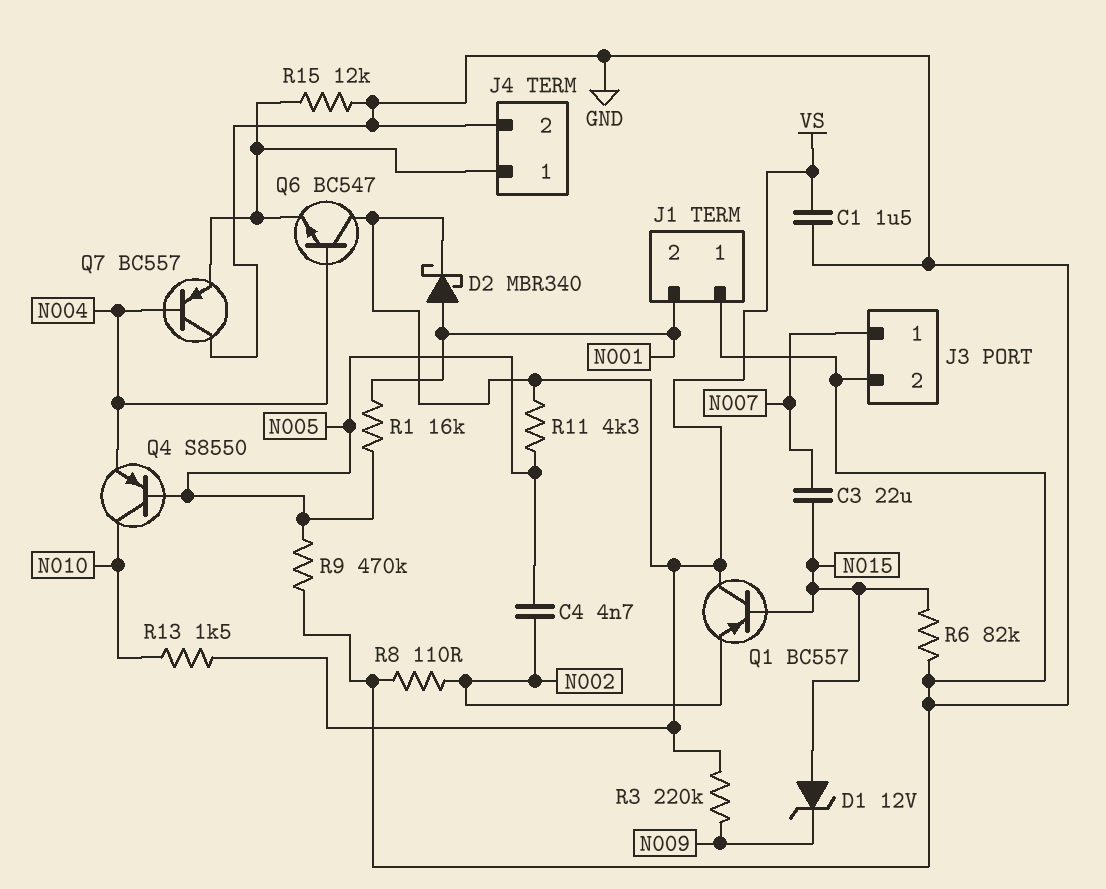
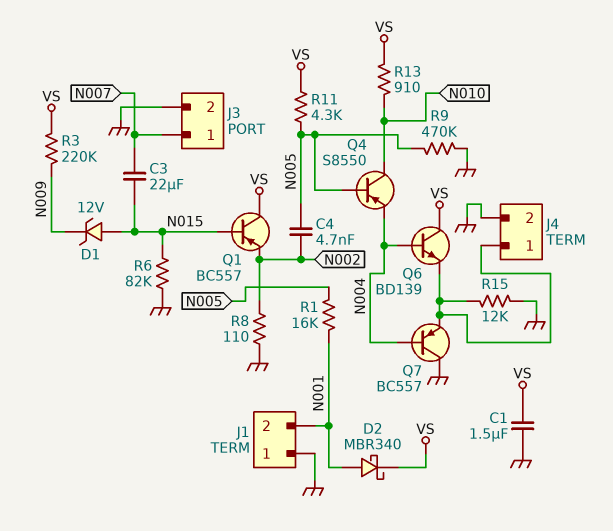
Q6: NPN BC547 (B N004, C VS, E J4/1) -> NPN BD139 (B N004, C VS, E J4/1)
R13: 1.5k (N010, VS) -> 910 (N010, VS)

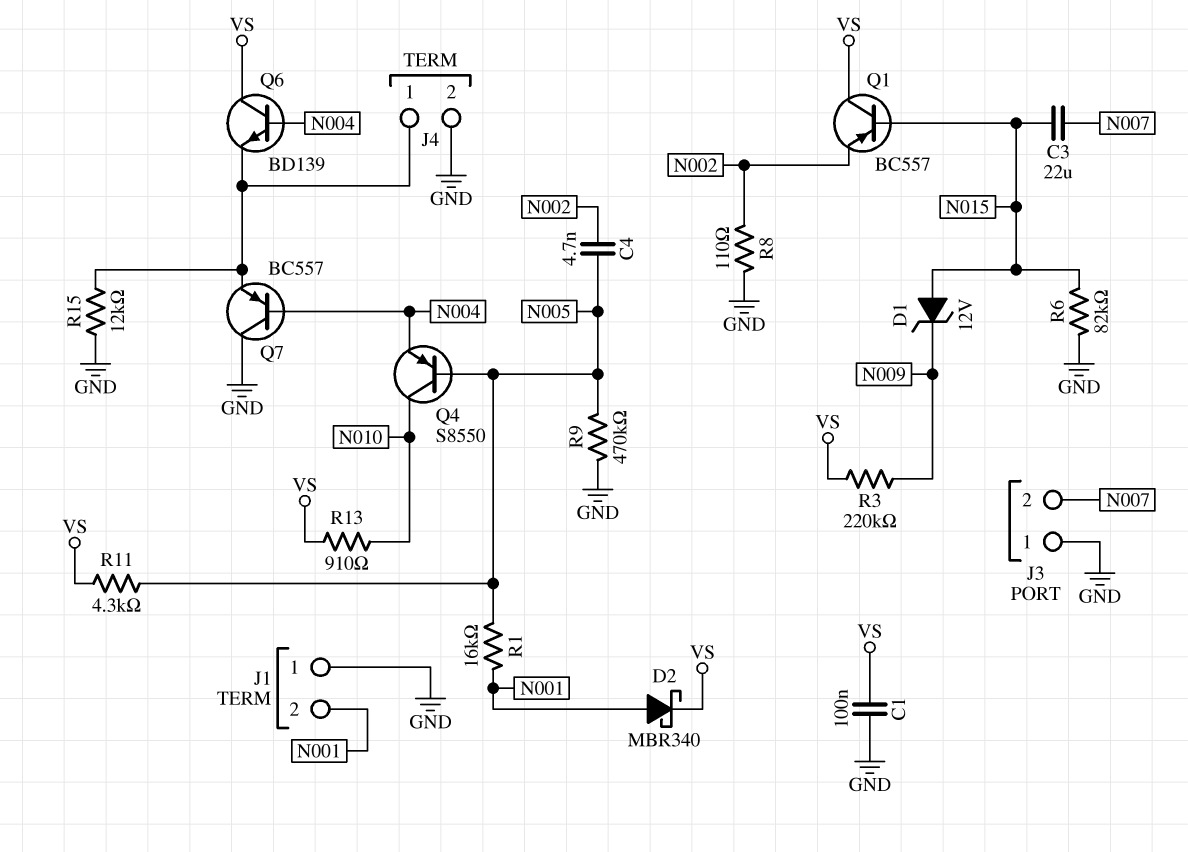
C1: 1.5uF (GND, VS) -> 100nF (GND, VS)
J3 pin 1: N007 -> GND
J3 pin 2: GND -> N007

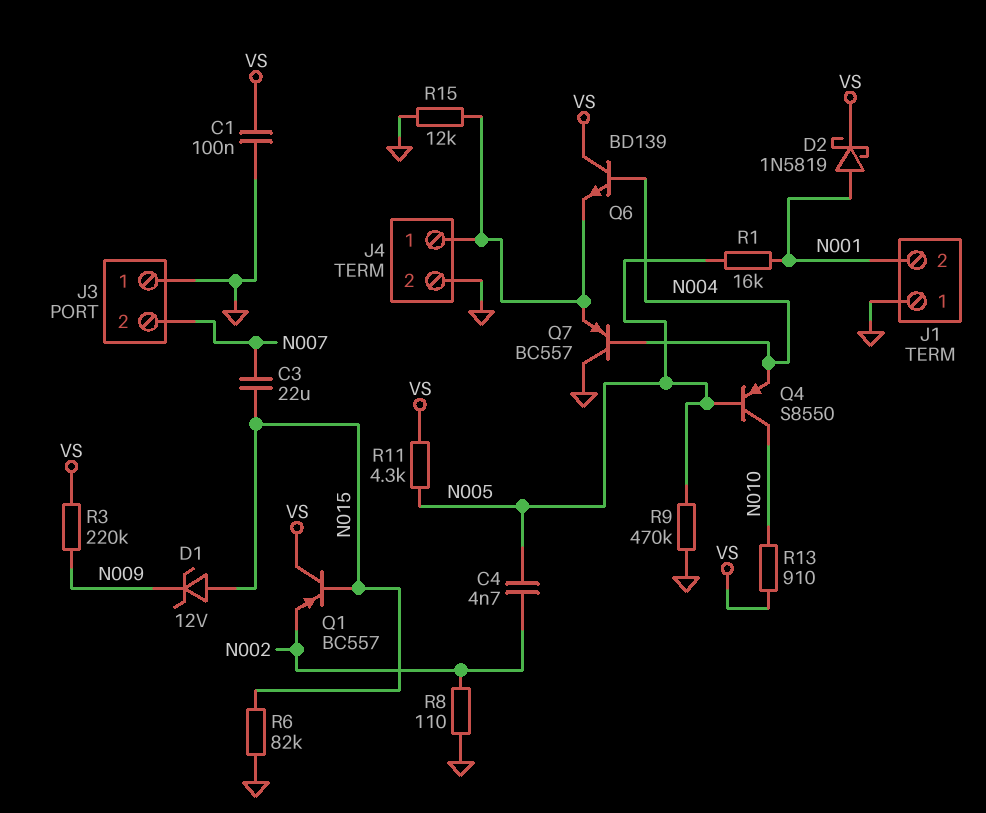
D2: schottky MBR340 (A N001, K VS) -> schottky 1N5819 (A N001, K VS)

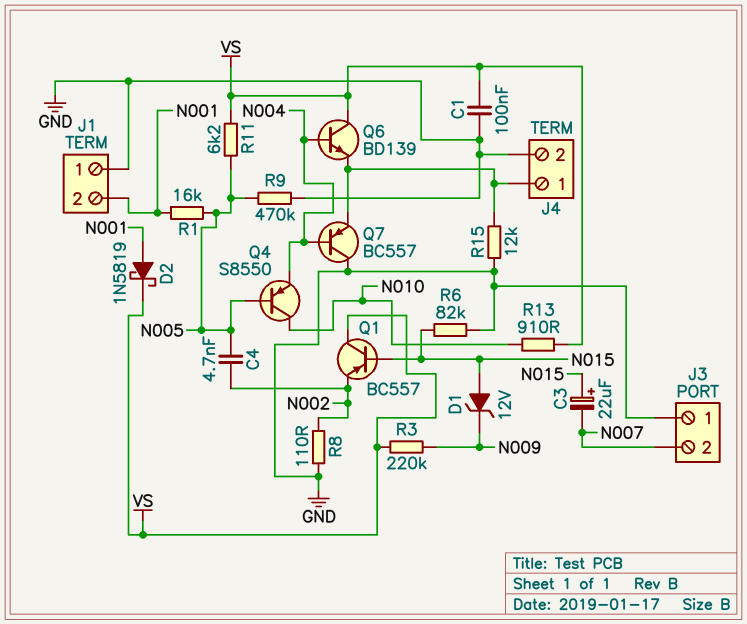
C3: 22uF (N007, N015) -> 22uF (plus N015, minus N007)
R11: 4.3k (N005, VS) -> 6.2k (N005, VS)

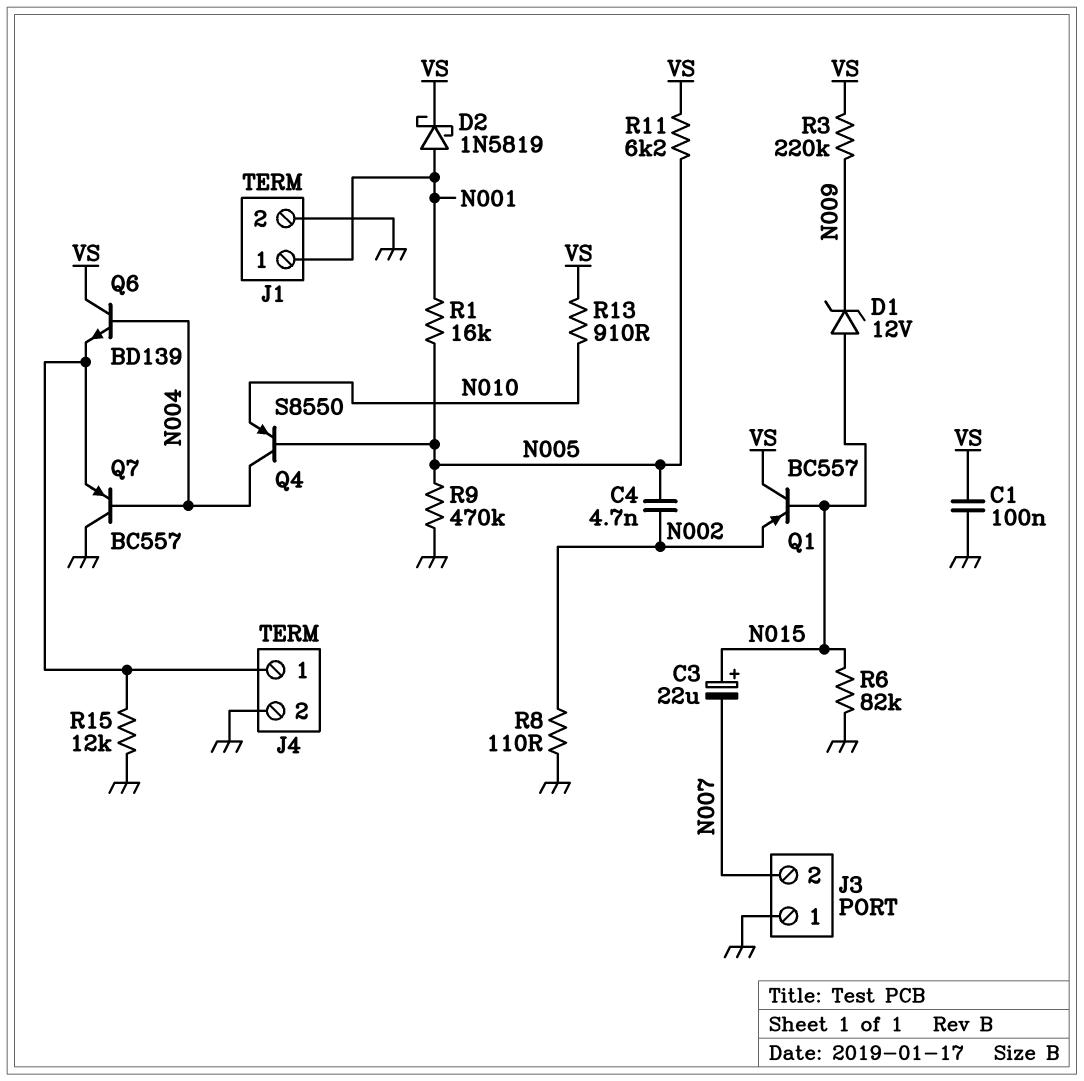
J1 pin 1: GND -> N001
J1 pin 2: N001 -> GND
Q4: PNP S8550 (B N005, C N010, E N004) -> PNP S8550 (B N005, C N004, E N010)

• What the task requires
Output every record verbatim, excluding any picture it contains.

• Written reply
Q6: NPN BC547 (B N004, C VS, E J4/1) -> NPN BD139 (B N004, C VS, E J4/1)
R13: 1.5k (N010, VS) -> 910 (N010, VS)

C1: 1.5uF (GND, VS) -> 100nF (GND, VS)
J3 pin 1: N007 -> GND
J3 pin 2: GND -> N007

D2: schottky MBR340 (A N001, K VS) -> schottky 1N5819 (A N001, K VS)

C3: 22uF (N007, N015) -> 22uF (plus N015, minus N007)
R11: 4.3k (N005, VS) -> 6.2k (N005, VS)

J1 pin 1: GND -> N001
J1 pin 2: N001 -> GND
Q4: PNP S8550 (B N005, C N010, E N004) -> PNP S8550 (B N005, C N004, E N010)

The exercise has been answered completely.